▶ [Requirement]:
Retype each line of the data below exactly, beginning with the first and ending with the one that contains "op=colour; was=black book;". Pictures do not belong in the copy.

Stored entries
◇ ◇ ◇ ◇
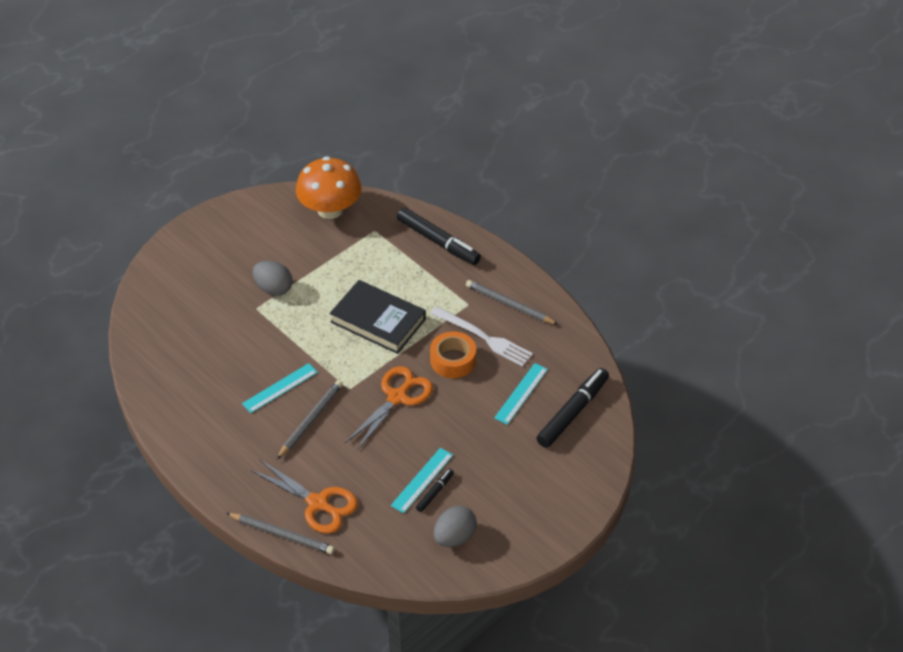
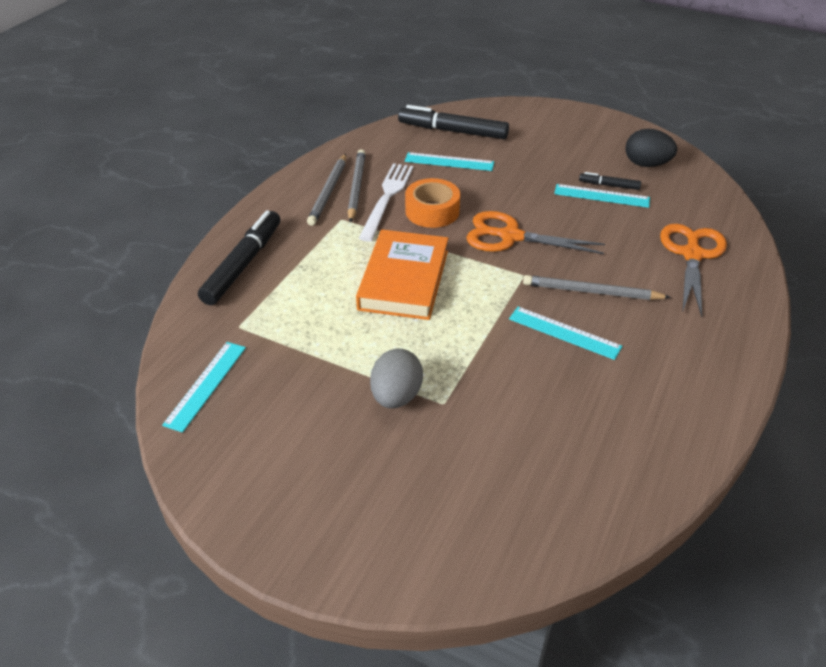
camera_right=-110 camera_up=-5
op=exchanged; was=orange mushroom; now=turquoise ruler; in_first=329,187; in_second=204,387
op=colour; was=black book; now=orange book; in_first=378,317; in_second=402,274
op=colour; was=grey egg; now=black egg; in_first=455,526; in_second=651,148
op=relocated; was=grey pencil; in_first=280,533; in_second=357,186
◇ ◇ ◇ ◇
▶ [Solution to the exercise]:
camera_right=-110 camera_up=-5
op=exchanged; was=orange mushroom; now=turquoise ruler; in_first=329,187; in_second=204,387
op=colour; was=black book; now=orange book; in_first=378,317; in_second=402,274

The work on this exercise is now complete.